### TASK DETAILS
After finding the line with "camera: 110 degrees left, 5 degrees up" in the data below, set down exactly each line through the one with "(870, 514) = (547, 187): black", inclusive, and stop there.

### STORED DATA
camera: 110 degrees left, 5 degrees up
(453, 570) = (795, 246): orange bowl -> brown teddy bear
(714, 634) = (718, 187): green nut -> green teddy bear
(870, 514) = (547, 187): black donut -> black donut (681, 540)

* * *

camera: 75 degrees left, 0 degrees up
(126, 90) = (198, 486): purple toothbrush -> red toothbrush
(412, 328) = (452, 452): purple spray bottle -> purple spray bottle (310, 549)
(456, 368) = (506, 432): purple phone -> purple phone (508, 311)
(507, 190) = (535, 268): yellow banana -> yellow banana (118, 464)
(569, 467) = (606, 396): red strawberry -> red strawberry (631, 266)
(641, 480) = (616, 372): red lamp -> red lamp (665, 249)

### RESULT OF THE EXERCISE
camera: 110 degrees left, 5 degrees up
(453, 570) = (795, 246): orange bowl -> brown teddy bear
(714, 634) = (718, 187): green nut -> green teddy bear
(870, 514) = (547, 187): black donut -> black donut (681, 540)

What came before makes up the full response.